Problem details
Output the listing exactly, without its pictures.

Dataset content
^^^^^^^^^^^^^^^^

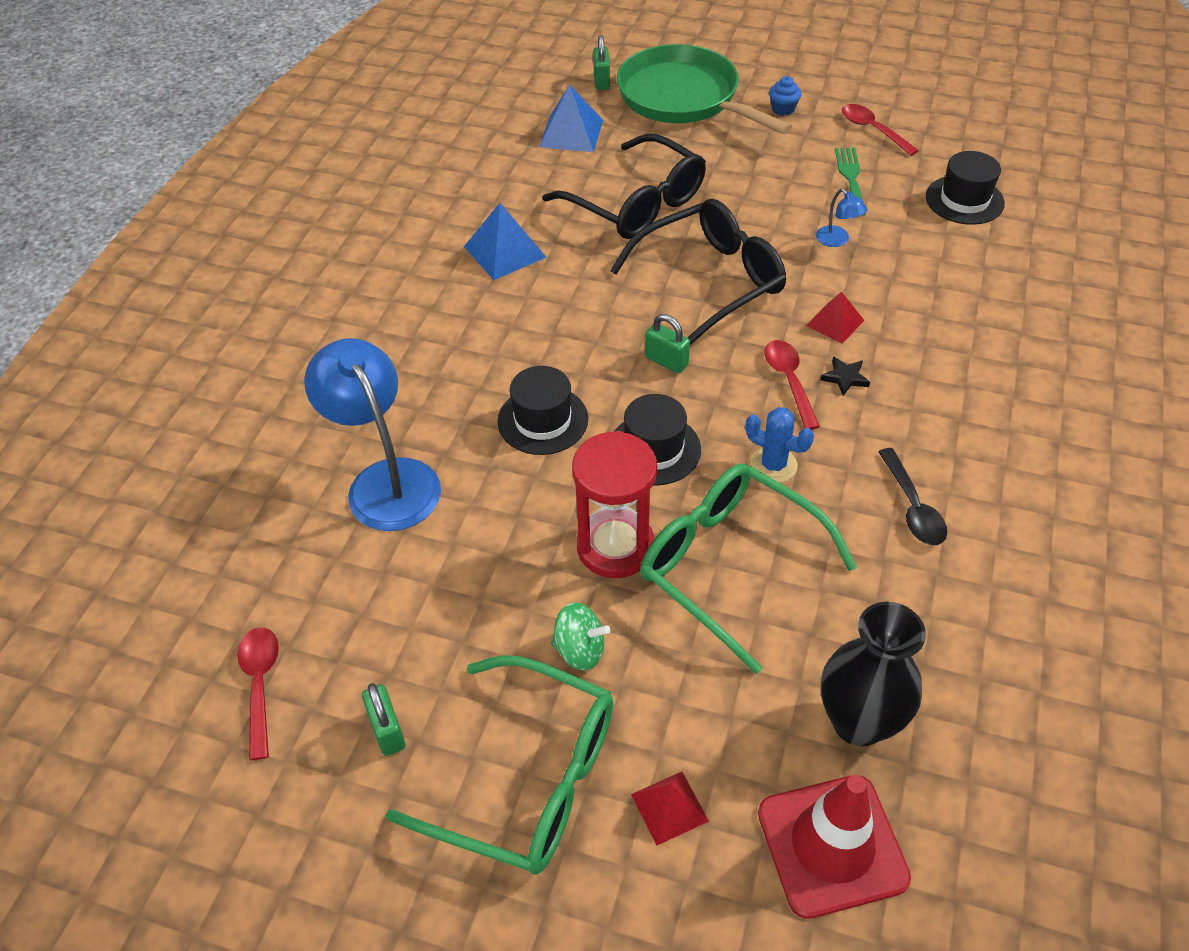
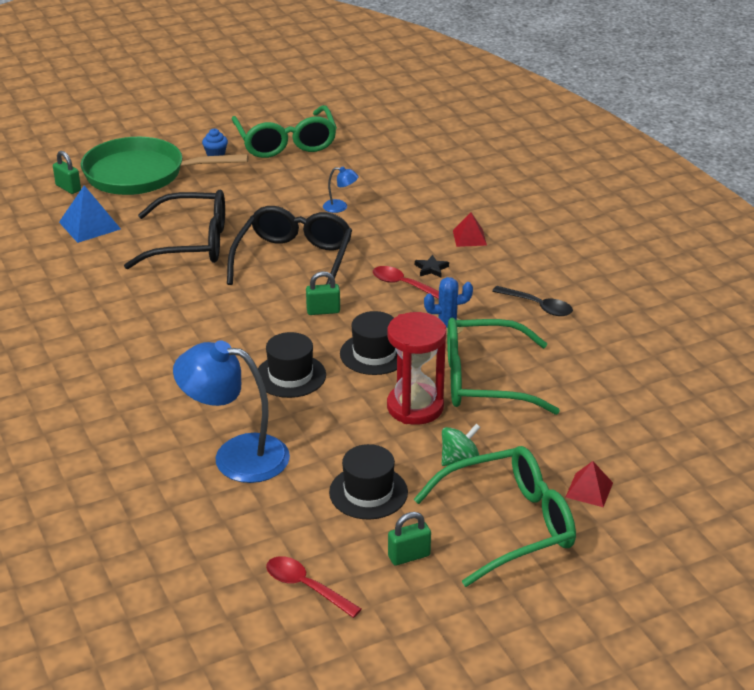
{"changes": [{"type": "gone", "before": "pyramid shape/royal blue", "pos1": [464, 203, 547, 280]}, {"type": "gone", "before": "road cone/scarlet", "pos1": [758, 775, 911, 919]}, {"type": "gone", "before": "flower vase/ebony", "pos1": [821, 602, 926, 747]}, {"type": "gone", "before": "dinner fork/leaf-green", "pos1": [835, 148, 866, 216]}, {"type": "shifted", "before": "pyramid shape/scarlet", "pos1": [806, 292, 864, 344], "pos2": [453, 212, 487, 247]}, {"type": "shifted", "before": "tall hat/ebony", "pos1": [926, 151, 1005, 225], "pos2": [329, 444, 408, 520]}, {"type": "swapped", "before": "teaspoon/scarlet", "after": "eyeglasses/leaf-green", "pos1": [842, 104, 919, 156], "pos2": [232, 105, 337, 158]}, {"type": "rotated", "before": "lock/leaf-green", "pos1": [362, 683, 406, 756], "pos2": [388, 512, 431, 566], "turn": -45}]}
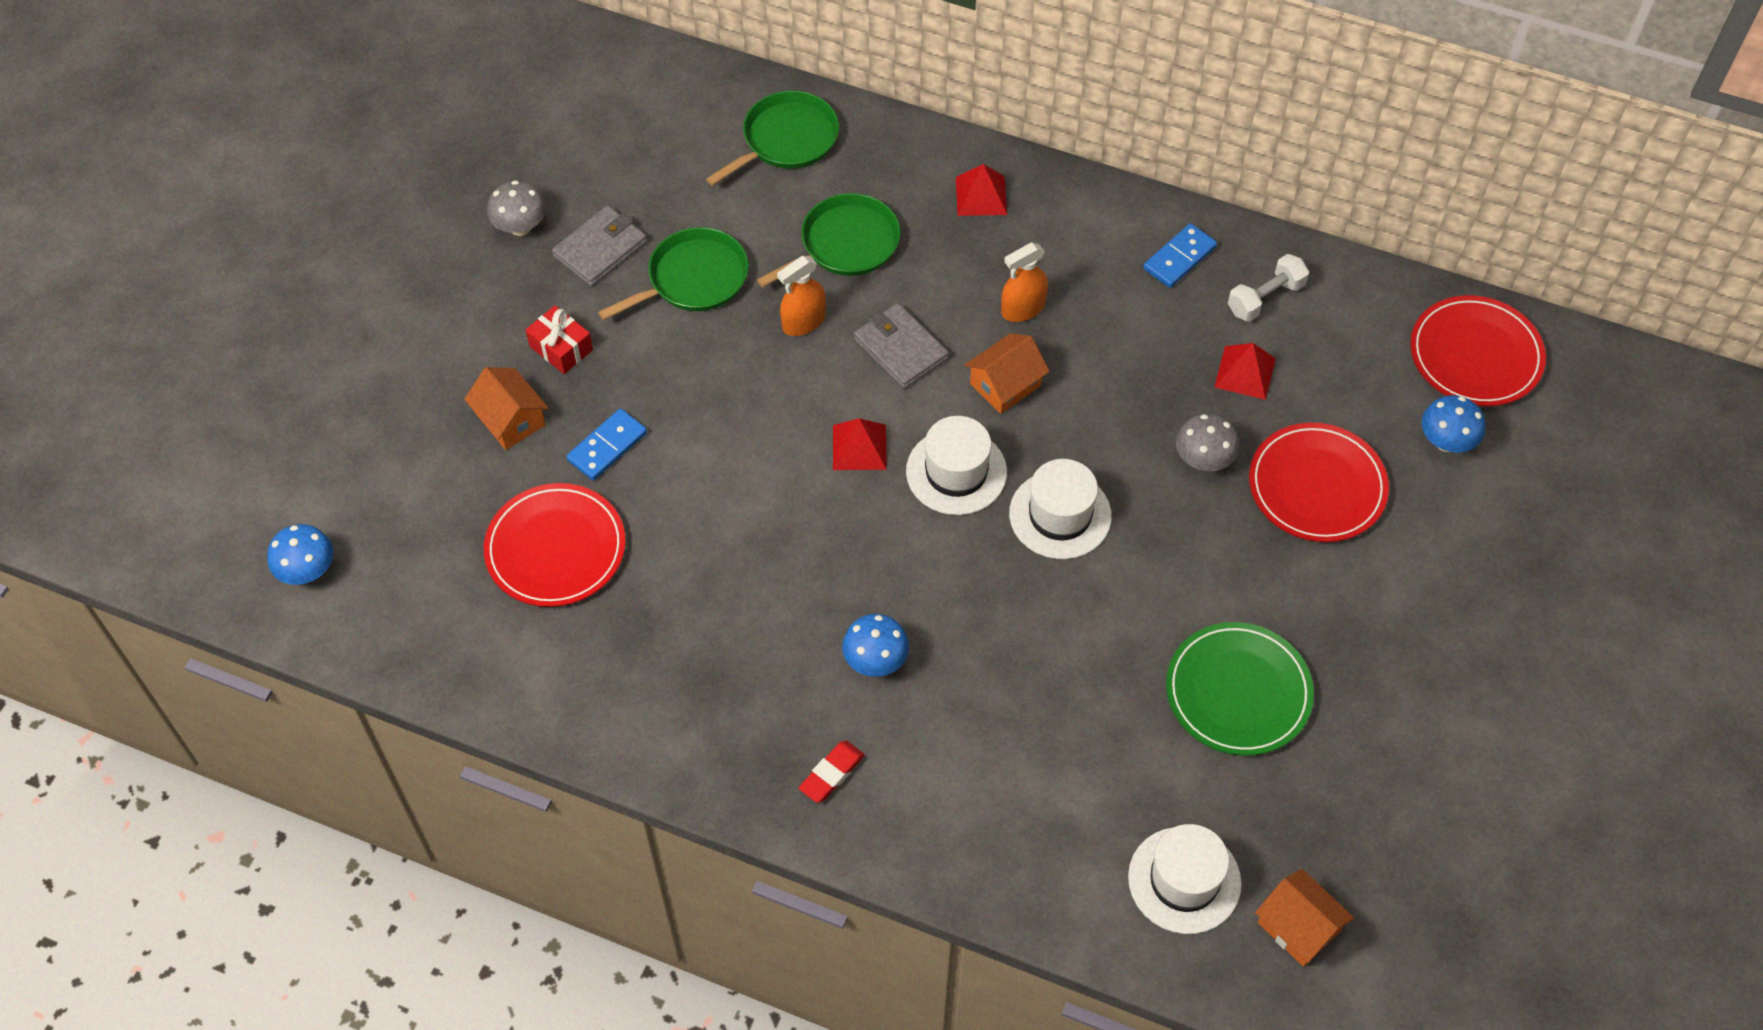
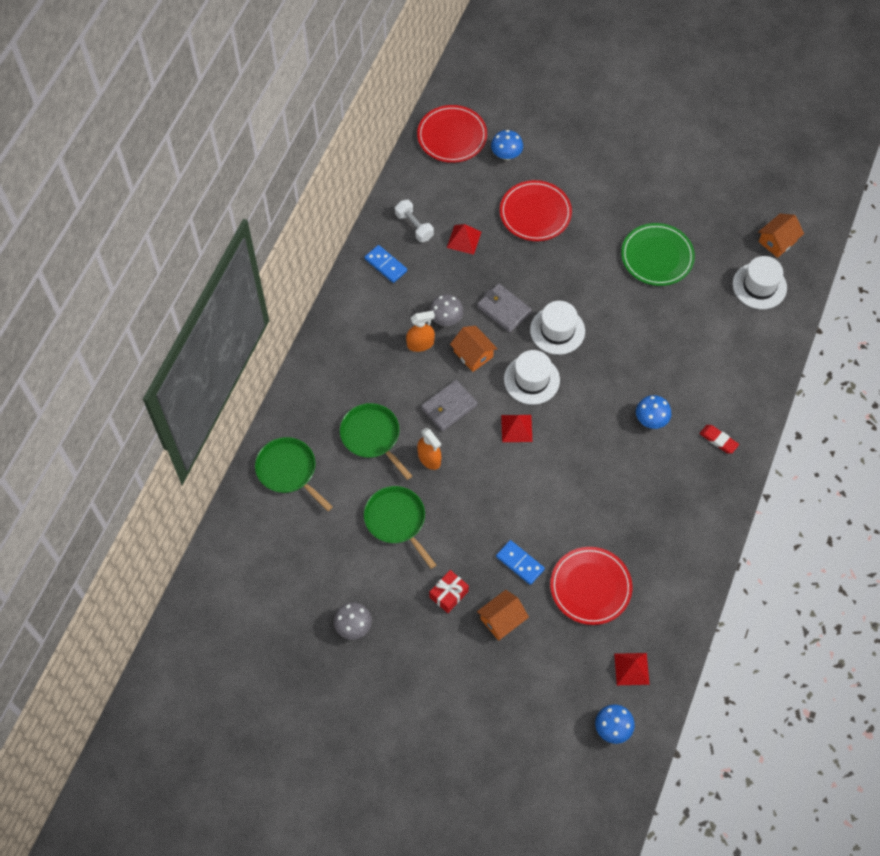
{"changes": [{"type": "shifted", "before": "billfold/ash-grey", "pos1": [552, 205, 647, 286], "pos2": [477, 283, 532, 333]}, {"type": "shifted", "before": "pyramid shape/scarlet", "pos1": [956, 164, 1007, 216], "pos2": [614, 653, 650, 685]}, {"type": "shifted", "before": "toadstool/ash-grey", "pos1": [1176, 414, 1239, 471], "pos2": [429, 294, 464, 326]}, {"type": "rotated", "before": "spray bottle/orange", "pos1": [1001, 243, 1048, 322], "pos2": [406, 311, 435, 352], "turn": -75}]}
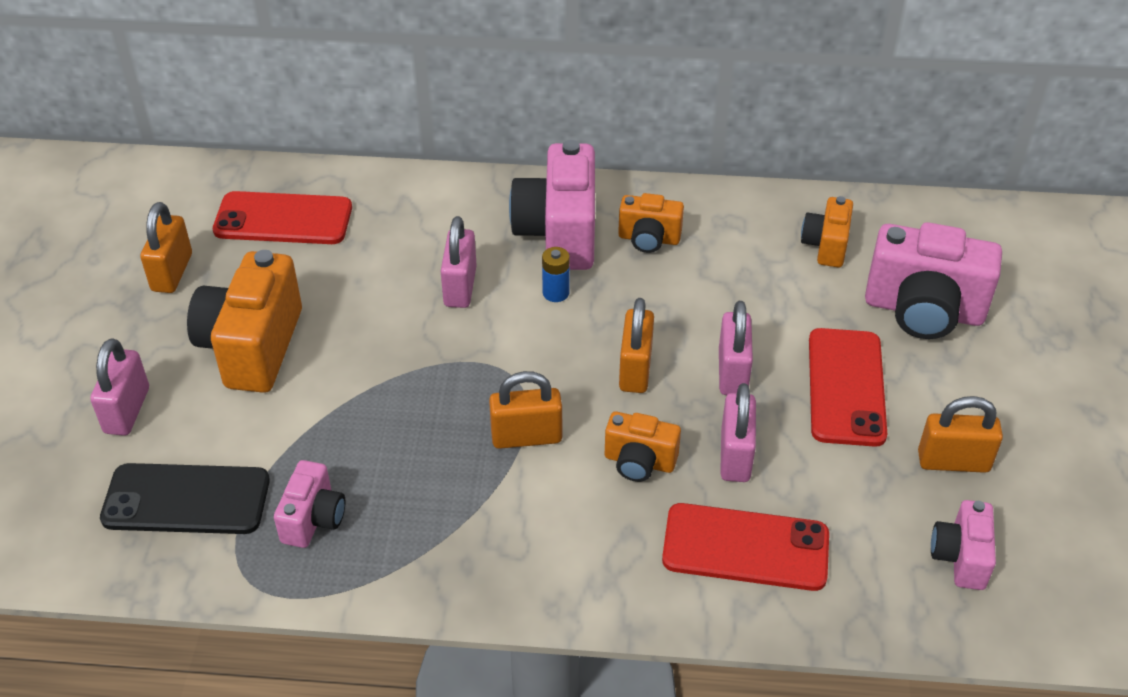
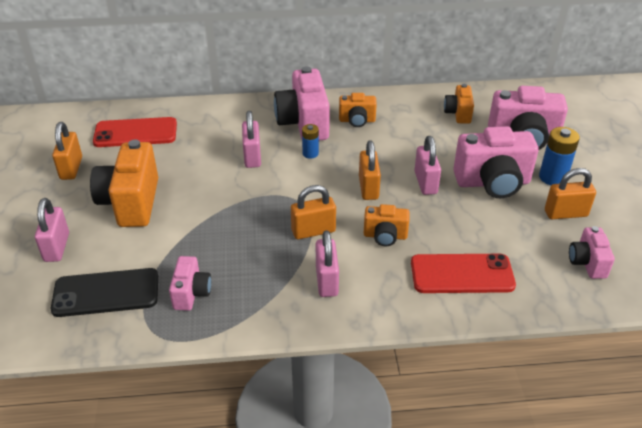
{"changes": [{"type": "new", "after": "battery/royal blue", "pos2": [539, 127, 580, 185]}, {"type": "shifted", "before": "lock/pink", "pos1": [720, 383, 756, 482], "pos2": [316, 230, 339, 297]}, {"type": "swapped", "before": "mobile phone/scarlet", "after": "photo camera/pink", "pos1": [809, 328, 887, 447], "pos2": [453, 126, 539, 198]}]}
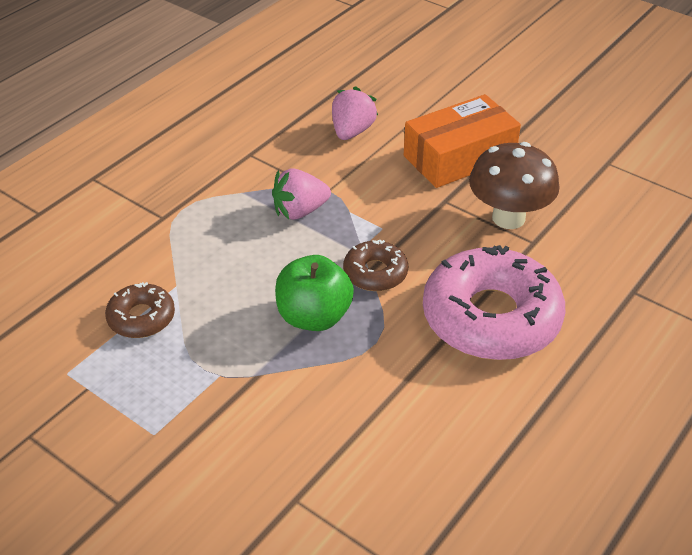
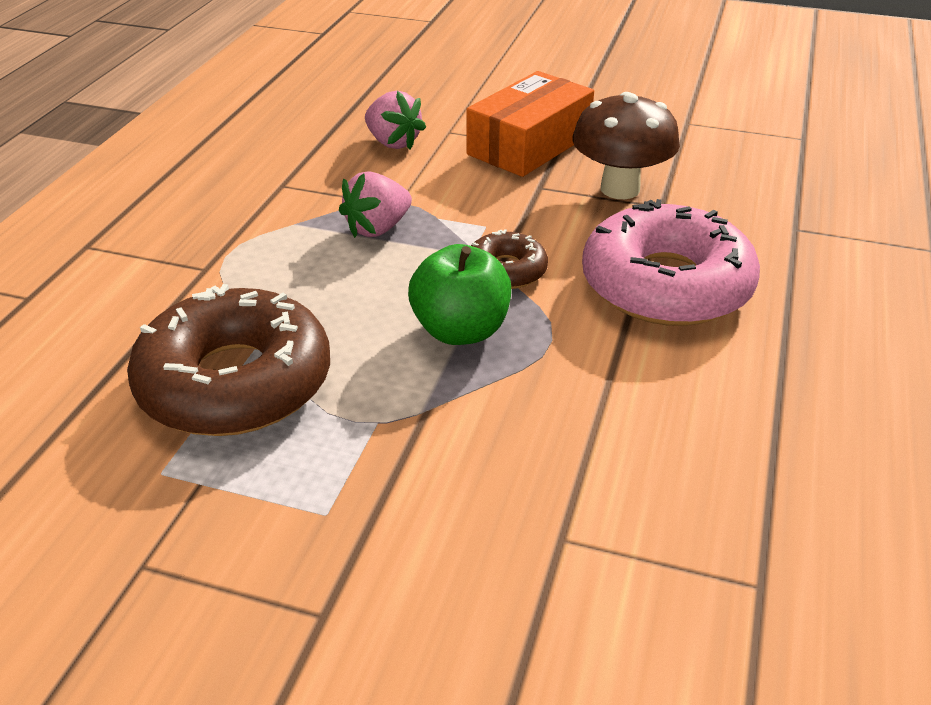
{"changes": [{"type": "rotated", "before": "berry/pink", "pos1": [332, 86, 378, 140], "pos2": [365, 91, 426, 150], "turn": 135}, {"type": "scaled", "before": "donut/brown", "pos1": [105, 282, 175, 338], "pos2": [127, 284, 330, 436], "scale": 2.05}]}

^^^^^^^^^^^^^^^^

Written response
{"changes": [{"type": "gone", "before": "pyramid shape/royal blue", "pos1": [464, 203, 547, 280]}, {"type": "gone", "before": "road cone/scarlet", "pos1": [758, 775, 911, 919]}, {"type": "gone", "before": "flower vase/ebony", "pos1": [821, 602, 926, 747]}, {"type": "gone", "before": "dinner fork/leaf-green", "pos1": [835, 148, 866, 216]}, {"type": "shifted", "before": "pyramid shape/scarlet", "pos1": [806, 292, 864, 344], "pos2": [453, 212, 487, 247]}, {"type": "shifted", "before": "tall hat/ebony", "pos1": [926, 151, 1005, 225], "pos2": [329, 444, 408, 520]}, {"type": "swapped", "before": "teaspoon/scarlet", "after": "eyeglasses/leaf-green", "pos1": [842, 104, 919, 156], "pos2": [232, 105, 337, 158]}, {"type": "rotated", "before": "lock/leaf-green", "pos1": [362, 683, 406, 756], "pos2": [388, 512, 431, 566], "turn": -45}]}
{"changes": [{"type": "shifted", "before": "billfold/ash-grey", "pos1": [552, 205, 647, 286], "pos2": [477, 283, 532, 333]}, {"type": "shifted", "before": "pyramid shape/scarlet", "pos1": [956, 164, 1007, 216], "pos2": [614, 653, 650, 685]}, {"type": "shifted", "before": "toadstool/ash-grey", "pos1": [1176, 414, 1239, 471], "pos2": [429, 294, 464, 326]}, {"type": "rotated", "before": "spray bottle/orange", "pos1": [1001, 243, 1048, 322], "pos2": [406, 311, 435, 352], "turn": -75}]}
{"changes": [{"type": "new", "after": "battery/royal blue", "pos2": [539, 127, 580, 185]}, {"type": "shifted", "before": "lock/pink", "pos1": [720, 383, 756, 482], "pos2": [316, 230, 339, 297]}, {"type": "swapped", "before": "mobile phone/scarlet", "after": "photo camera/pink", "pos1": [809, 328, 887, 447], "pos2": [453, 126, 539, 198]}]}
{"changes": [{"type": "rotated", "before": "berry/pink", "pos1": [332, 86, 378, 140], "pos2": [365, 91, 426, 150], "turn": 135}, {"type": "scaled", "before": "donut/brown", "pos1": [105, 282, 175, 338], "pos2": [127, 284, 330, 436], "scale": 2.05}]}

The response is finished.